Problem details: Among the entries below, find all lines that include "bowl" and copy them.

══ Input data ══

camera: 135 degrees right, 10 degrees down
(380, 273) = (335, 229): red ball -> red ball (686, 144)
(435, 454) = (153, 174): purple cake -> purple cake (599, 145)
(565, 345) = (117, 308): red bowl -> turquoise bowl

═══
══ Input data ══

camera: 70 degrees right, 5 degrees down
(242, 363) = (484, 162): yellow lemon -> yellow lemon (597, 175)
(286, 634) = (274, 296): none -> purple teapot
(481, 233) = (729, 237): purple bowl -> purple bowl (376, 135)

═══
══ Input data ══

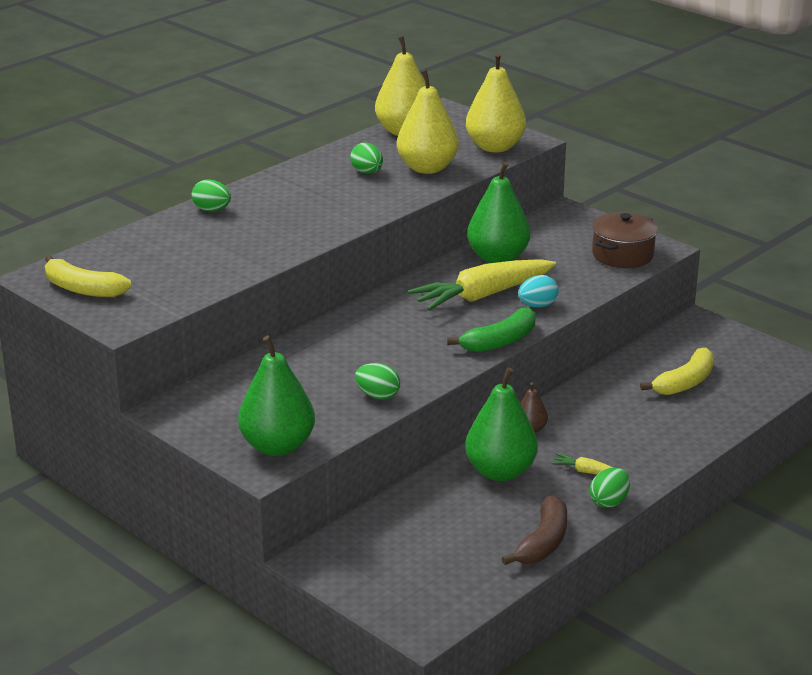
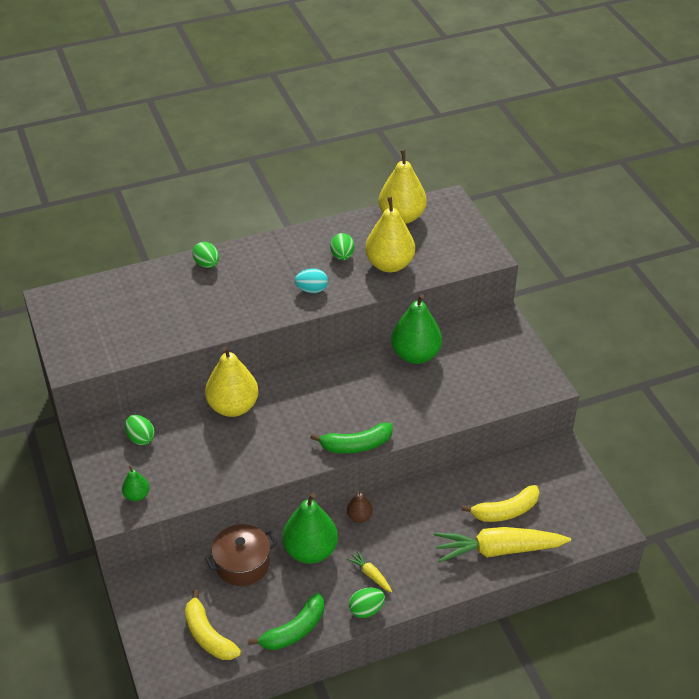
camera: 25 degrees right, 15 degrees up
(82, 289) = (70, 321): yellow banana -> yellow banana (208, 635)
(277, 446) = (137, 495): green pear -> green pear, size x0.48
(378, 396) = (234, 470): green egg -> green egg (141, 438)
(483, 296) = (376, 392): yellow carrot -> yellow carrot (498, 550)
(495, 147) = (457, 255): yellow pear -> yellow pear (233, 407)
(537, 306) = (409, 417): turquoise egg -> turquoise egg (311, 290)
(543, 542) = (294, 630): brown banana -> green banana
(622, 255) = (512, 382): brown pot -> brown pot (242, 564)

═══

Answer box:
(565, 345) = (117, 308): red bowl -> turquoise bowl
(481, 233) = (729, 237): purple bowl -> purple bowl (376, 135)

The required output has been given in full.